Instructions for the task: The records that follow are to be repeated exactly, with no pictures carried over.

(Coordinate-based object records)
[Start of section]
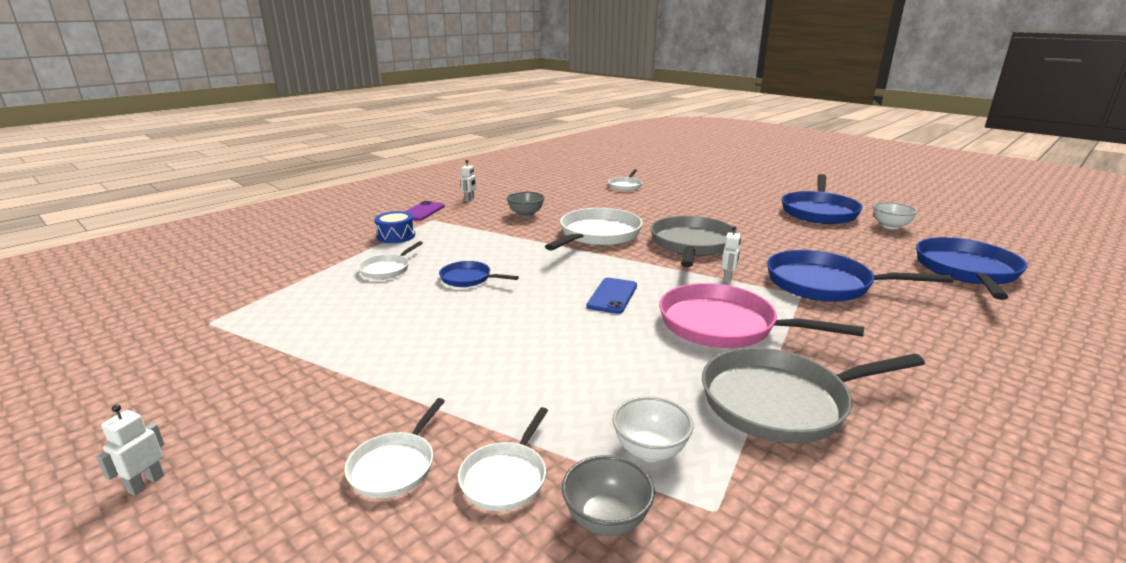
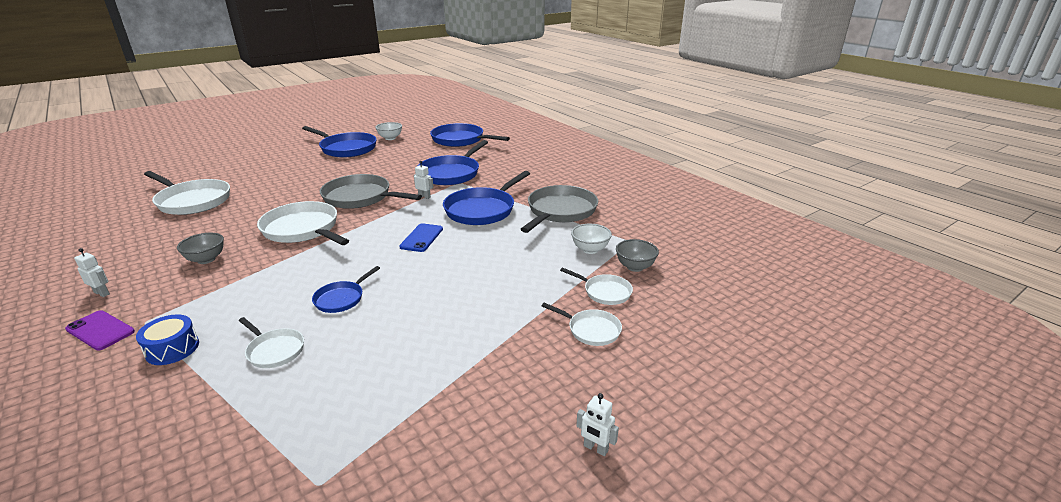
camera: 80 degrees left, 5 degrees up
(612, 296) = (421, 238): blue phone -> blue phone turned 75 degrees clockwise
(625, 186) = (192, 201): white pan -> white pan, size x1.93
(724, 325) = (482, 210): pink pan -> blue pan
(781, 402) = (560, 211): grey pan -> grey pan turned 150 degrees counterclockwise

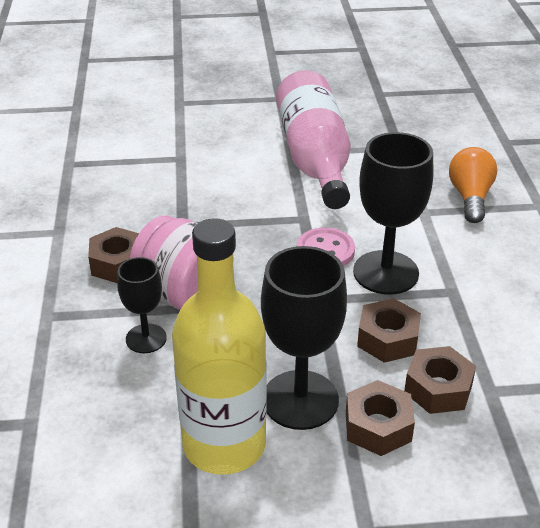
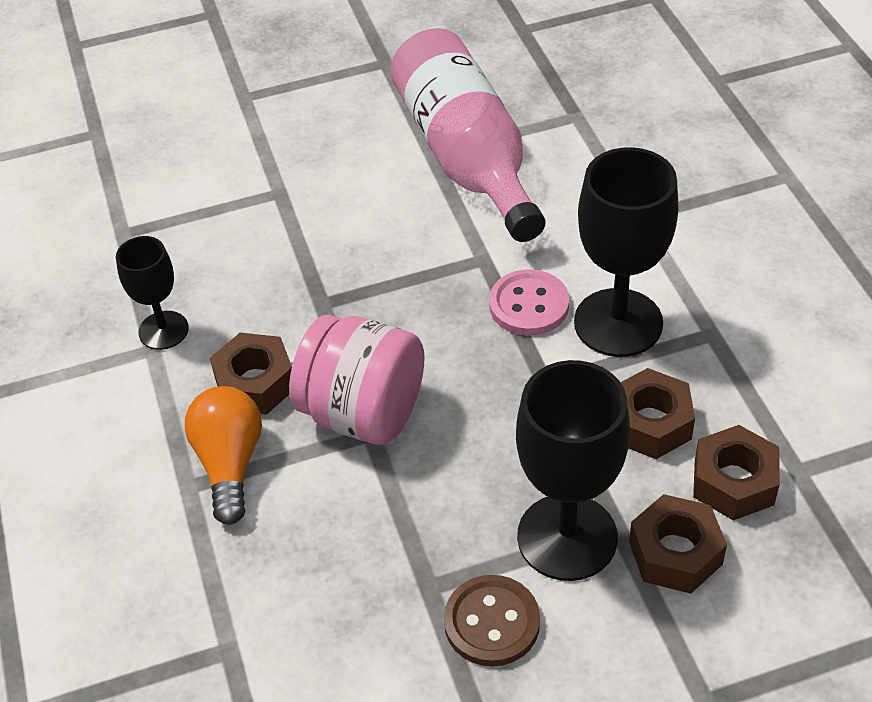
camera: 10 degrees left, 10 degrees up
(146, 338) = (336, 491): black goblet -> black goblet (163, 330)
(224, 444) = (492, 622): yellow bottle -> brown button
(470, 197) = (694, 181): orange light bulb -> orange light bulb (230, 463)

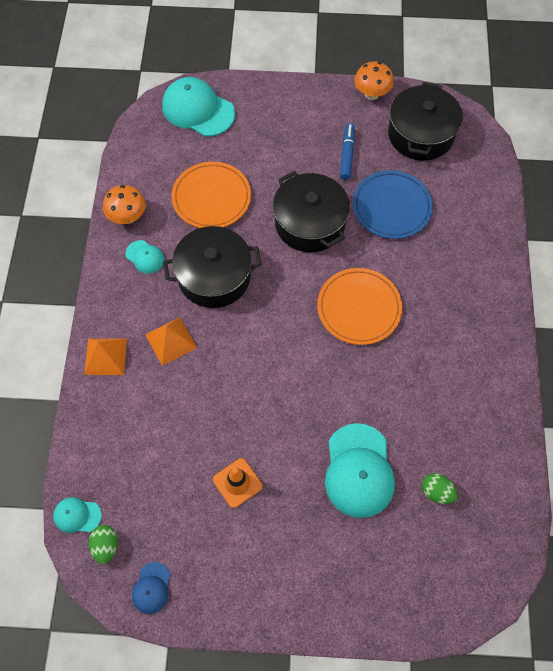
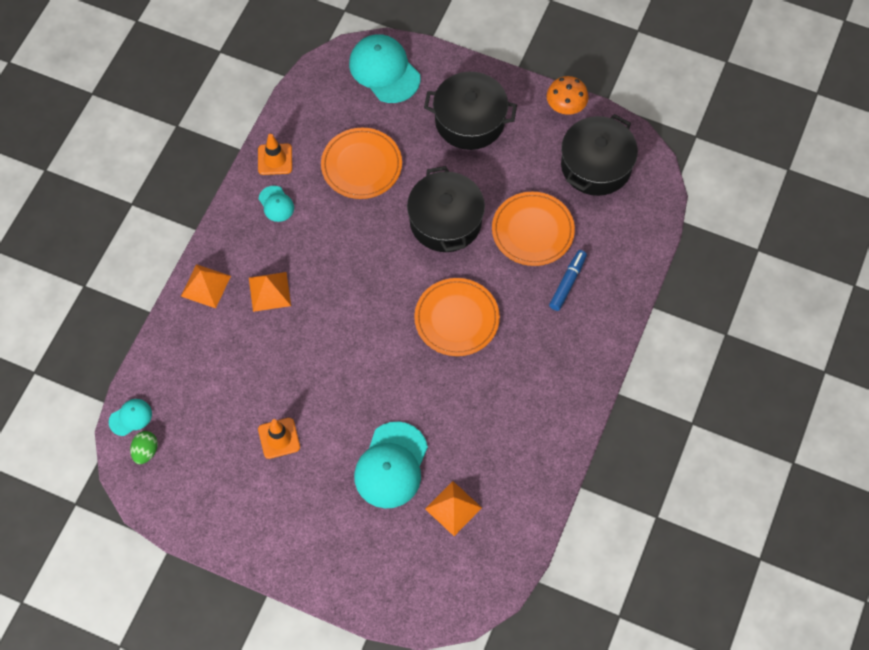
camera: 20 degrees right, 0 degrees up
(77, 515) = (130, 417): turquoise cap -> turquoise cap turned 120 degrees clockwise
(128, 217) = (275, 159): orange mushroom -> orange traffic cone
(151, 588) = (171, 499): blue cap -> none
(214, 276) = (333, 244): black pot -> black pot (469, 121)
(347, 155) = (512, 164): blue marker -> blue marker (567, 283)
(391, 207) = (532, 231): blue plate -> orange plate
(436, 492) = (453, 508): green egg -> orange pyramid

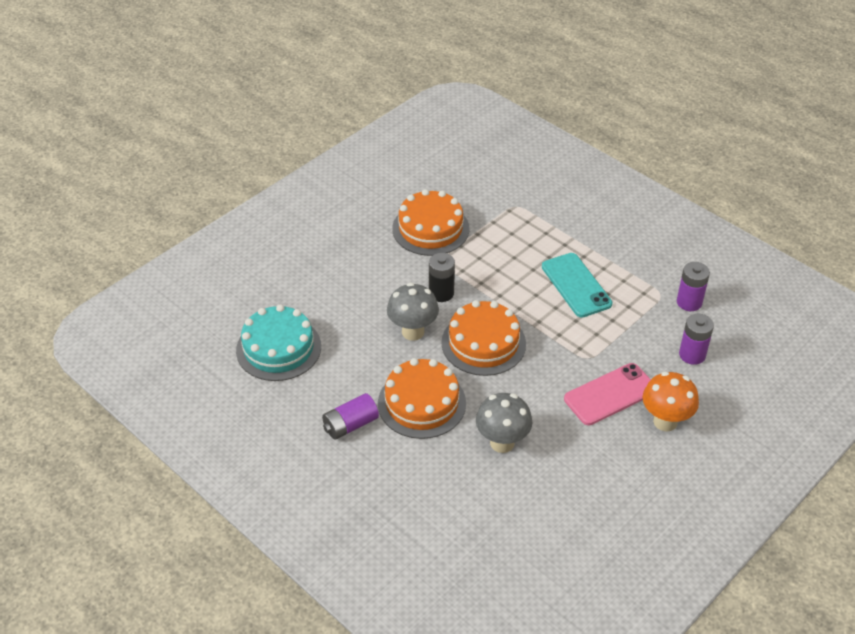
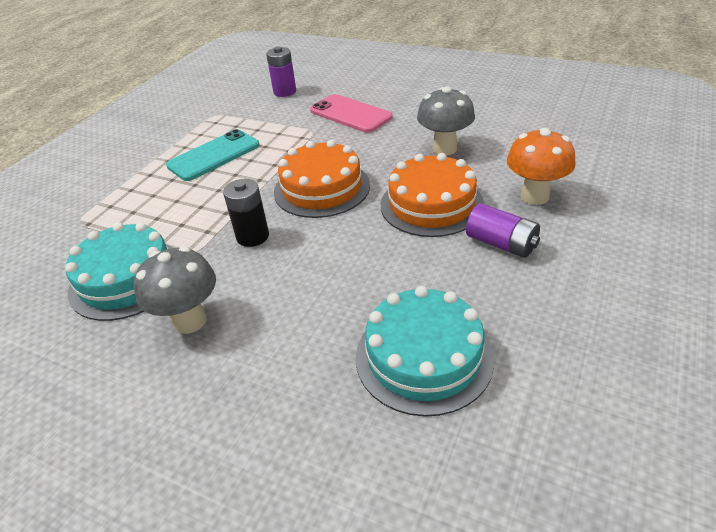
camera: 105 degrees left, 5 degrees down
(413, 332) = (328, 240): grey mushroom -> grey mushroom (190, 321)
(430, 229) = (127, 279): orange cake -> turquoise cake
(665, 421) = (364, 89): orange mushroom -> orange mushroom (534, 196)
(689, 302) = (221, 102): purple battery -> none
[End of section]
Expected output:
camera: 80 degrees left, 5 degrees up
(612, 296) = (421, 238): blue phone -> blue phone turned 75 degrees clockwise
(625, 186) = (192, 201): white pan -> white pan, size x1.93
(724, 325) = (482, 210): pink pan -> blue pan
(781, 402) = (560, 211): grey pan -> grey pan turned 150 degrees counterclockwise

camera: 10 degrees left, 10 degrees up
(146, 338) = (336, 491): black goblet -> black goblet (163, 330)
(224, 444) = (492, 622): yellow bottle -> brown button
(470, 197) = (694, 181): orange light bulb -> orange light bulb (230, 463)

camera: 20 degrees right, 0 degrees up
(77, 515) = (130, 417): turquoise cap -> turquoise cap turned 120 degrees clockwise
(128, 217) = (275, 159): orange mushroom -> orange traffic cone
(151, 588) = (171, 499): blue cap -> none
(214, 276) = (333, 244): black pot -> black pot (469, 121)
(347, 155) = (512, 164): blue marker -> blue marker (567, 283)
(391, 207) = (532, 231): blue plate -> orange plate
(436, 492) = (453, 508): green egg -> orange pyramid

camera: 105 degrees left, 5 degrees down
(413, 332) = (328, 240): grey mushroom -> grey mushroom (190, 321)
(430, 229) = (127, 279): orange cake -> turquoise cake
(665, 421) = (364, 89): orange mushroom -> orange mushroom (534, 196)
(689, 302) = (221, 102): purple battery -> none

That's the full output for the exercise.